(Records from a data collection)

--*--

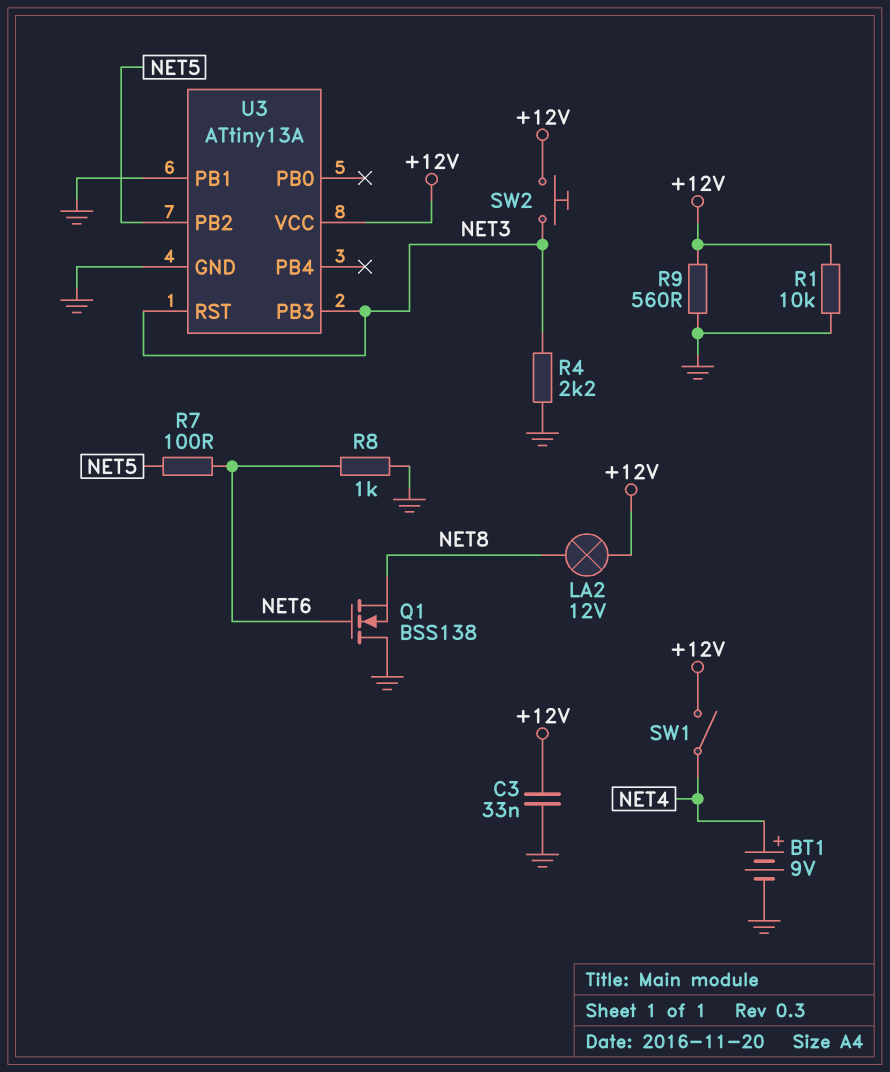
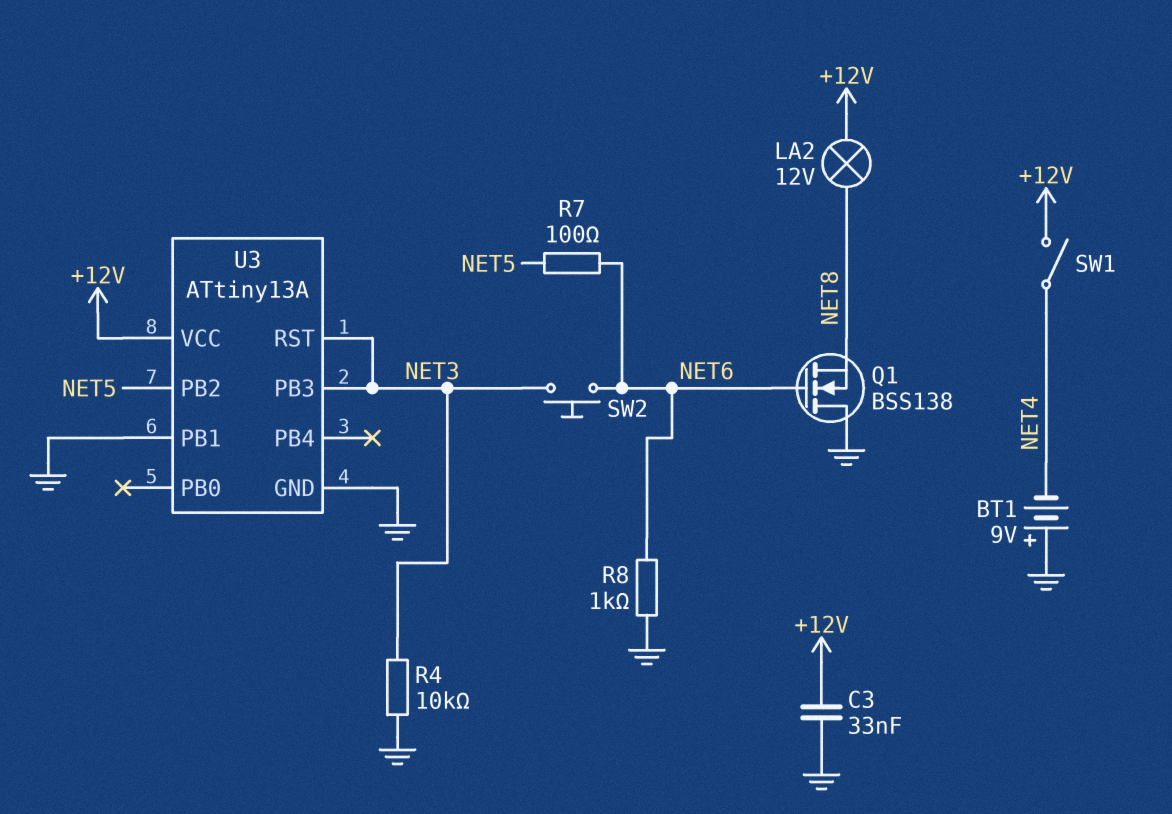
BT1: 9V (plus NET4, minus GND) -> 9V (plus GND, minus NET4)
R1: 10k (+12V, GND) -> none
R4: 2.2k (GND, NET3) -> 10k (GND, NET3)
R9: 560 (+12V, GND) -> none
SW2: button (+12V, NET3) -> button (NET3, NET6)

--*--

Assignment:
The records above are to be duplicated exactly, pictures left out.

Response for this exercise:
BT1: 9V (plus NET4, minus GND) -> 9V (plus GND, minus NET4)
R1: 10k (+12V, GND) -> none
R4: 2.2k (GND, NET3) -> 10k (GND, NET3)
R9: 560 (+12V, GND) -> none
SW2: button (+12V, NET3) -> button (NET3, NET6)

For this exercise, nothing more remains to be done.